**Work instructions**:
The stretch wanted below opens at the line containing "LDR1: GL5528 (+12V, U1/PB1)" and closes at the line containing "V1: 15V (plus". Please return it exactly, with no other lines.

**Extracted records**:
= Beginning of Section =

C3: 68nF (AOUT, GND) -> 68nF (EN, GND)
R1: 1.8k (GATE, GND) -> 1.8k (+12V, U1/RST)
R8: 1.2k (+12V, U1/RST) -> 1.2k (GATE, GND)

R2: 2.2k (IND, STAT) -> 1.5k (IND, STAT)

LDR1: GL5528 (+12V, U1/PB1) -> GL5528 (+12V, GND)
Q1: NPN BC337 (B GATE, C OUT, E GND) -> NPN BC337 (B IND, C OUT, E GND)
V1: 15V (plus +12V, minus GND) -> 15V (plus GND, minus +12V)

= End of Section =
= Beginning of Section =

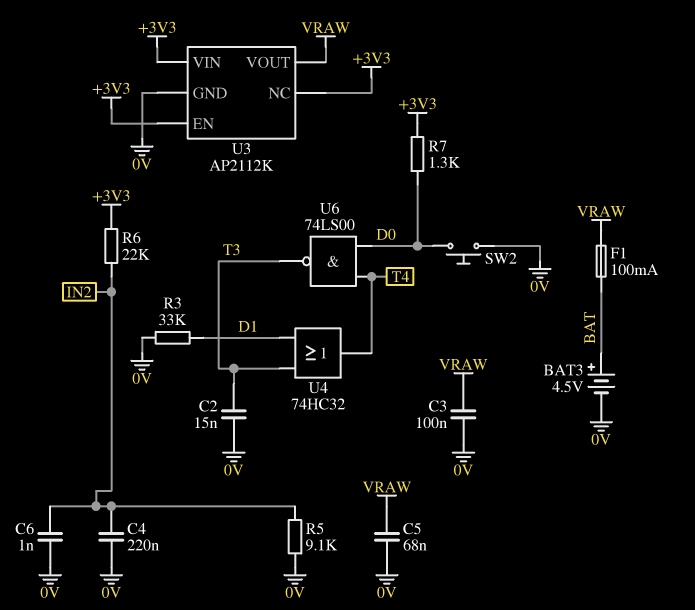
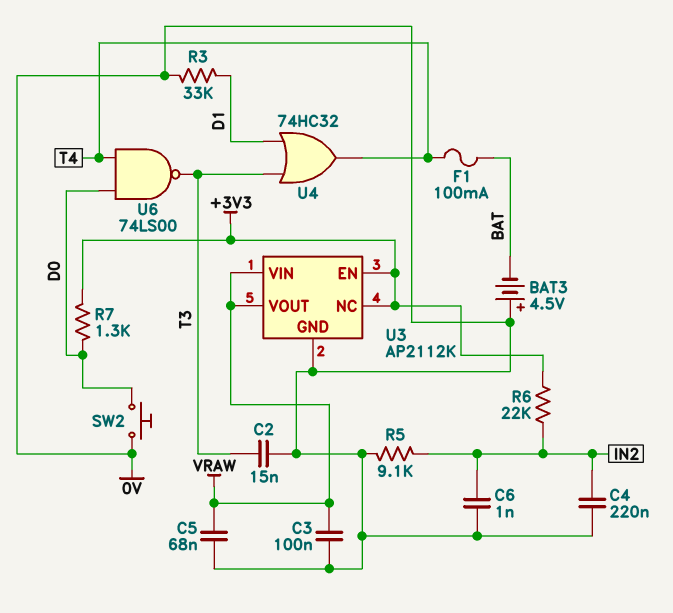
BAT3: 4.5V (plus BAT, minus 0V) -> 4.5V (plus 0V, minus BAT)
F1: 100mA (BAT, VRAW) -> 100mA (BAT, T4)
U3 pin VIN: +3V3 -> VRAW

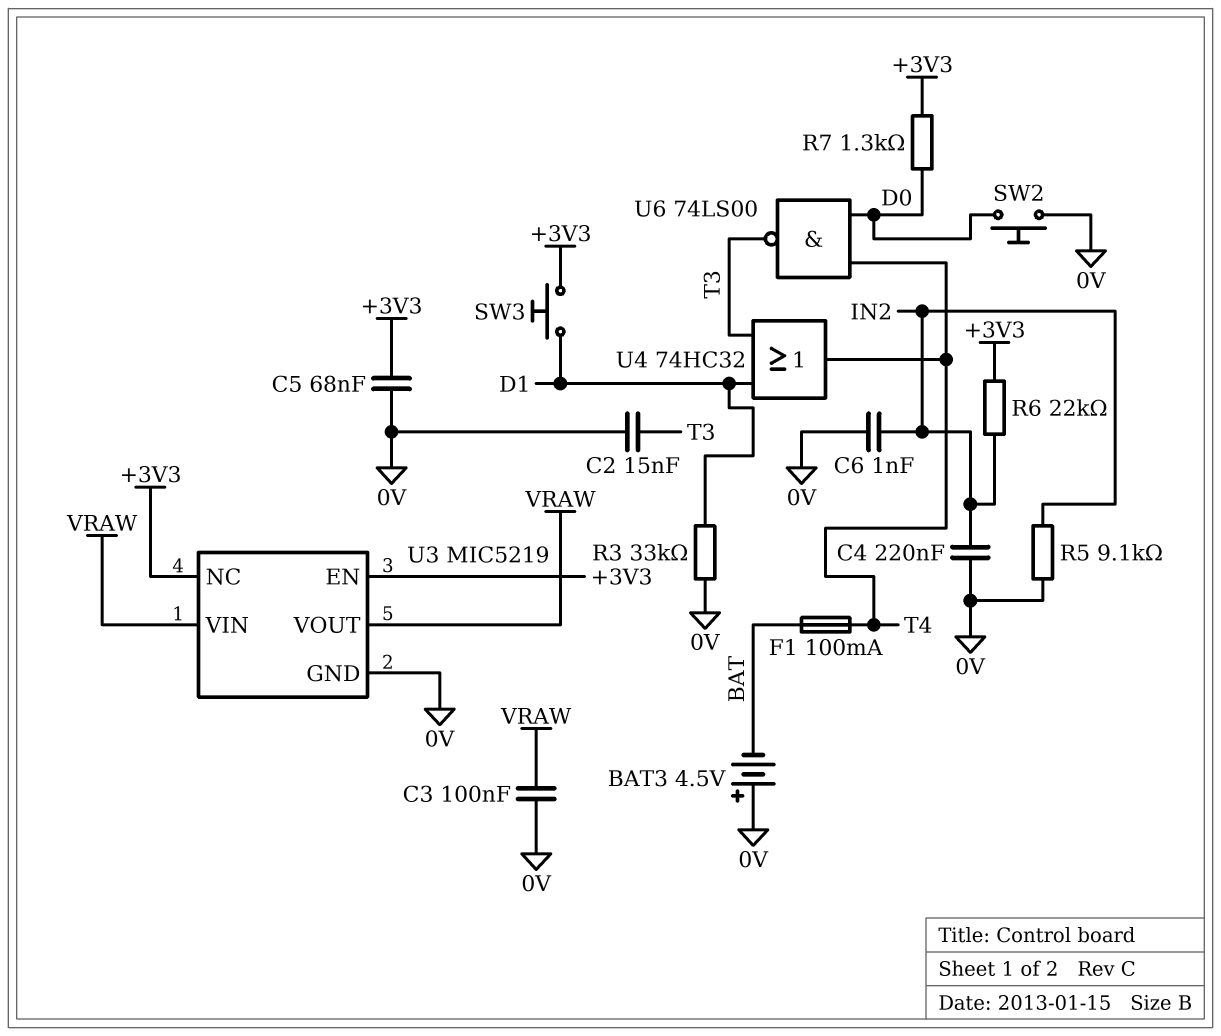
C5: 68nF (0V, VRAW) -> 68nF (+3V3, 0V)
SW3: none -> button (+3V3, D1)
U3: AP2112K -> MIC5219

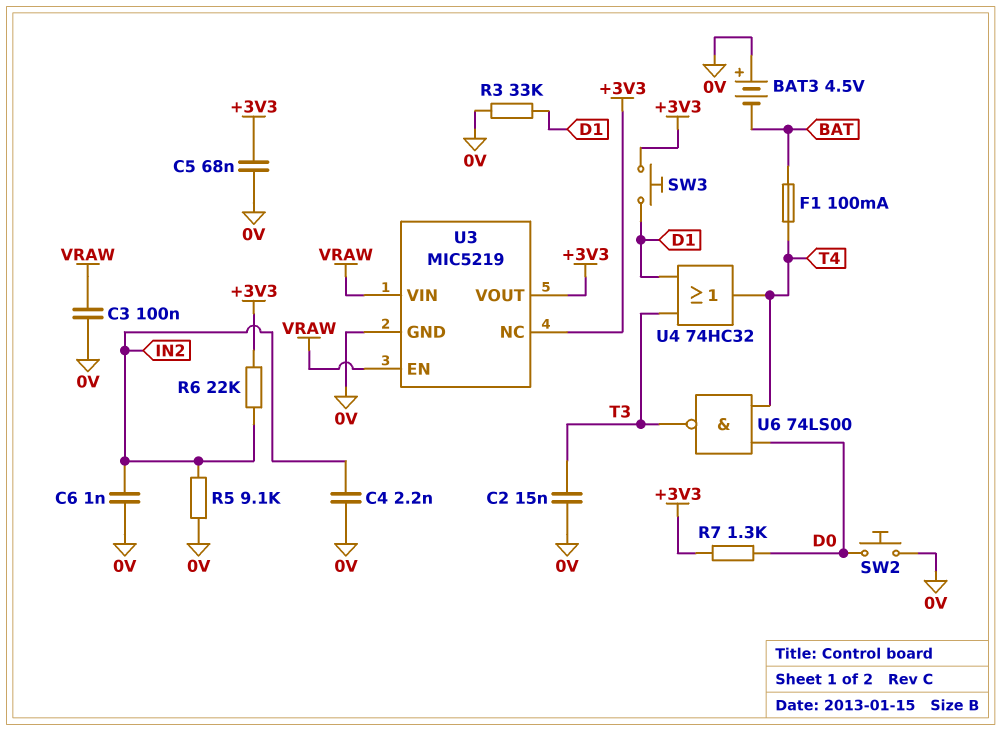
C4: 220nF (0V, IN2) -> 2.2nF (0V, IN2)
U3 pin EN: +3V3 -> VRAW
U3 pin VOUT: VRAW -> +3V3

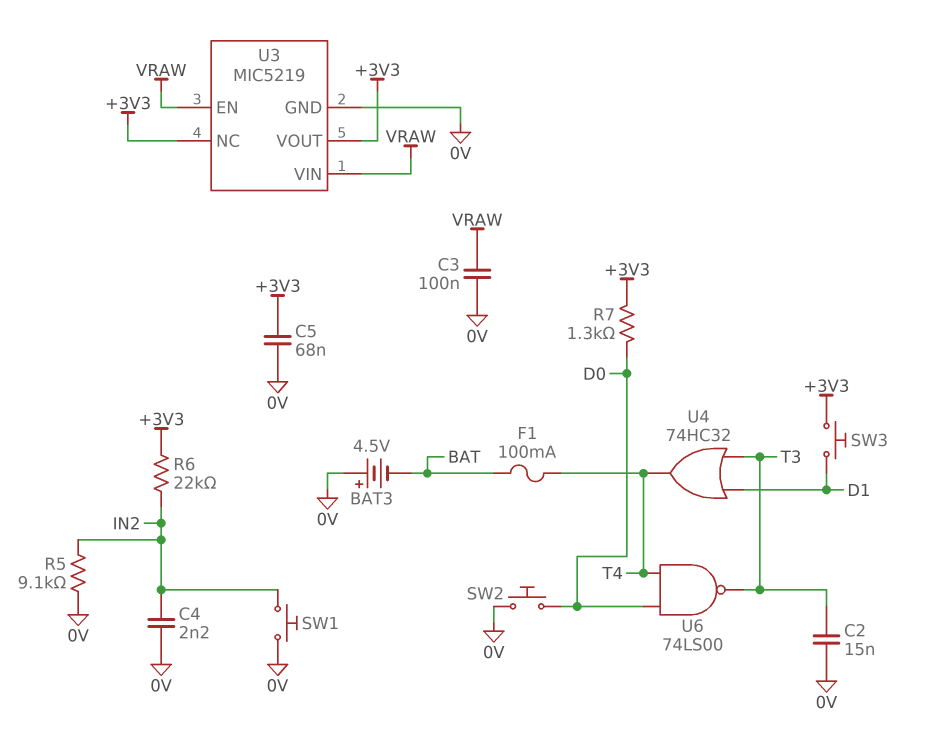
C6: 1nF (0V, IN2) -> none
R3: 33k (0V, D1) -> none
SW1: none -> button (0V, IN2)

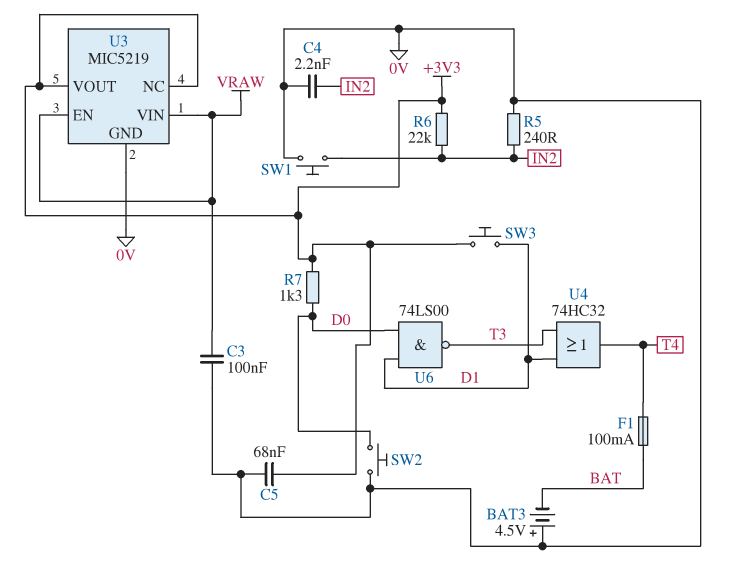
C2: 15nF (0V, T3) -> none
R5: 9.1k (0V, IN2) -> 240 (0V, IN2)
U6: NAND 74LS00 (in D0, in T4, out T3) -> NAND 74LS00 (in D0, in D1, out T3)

= End of Section =

**Response to the task**:
LDR1: GL5528 (+12V, U1/PB1) -> GL5528 (+12V, GND)
Q1: NPN BC337 (B GATE, C OUT, E GND) -> NPN BC337 (B IND, C OUT, E GND)
V1: 15V (plus +12V, minus GND) -> 15V (plus GND, minus +12V)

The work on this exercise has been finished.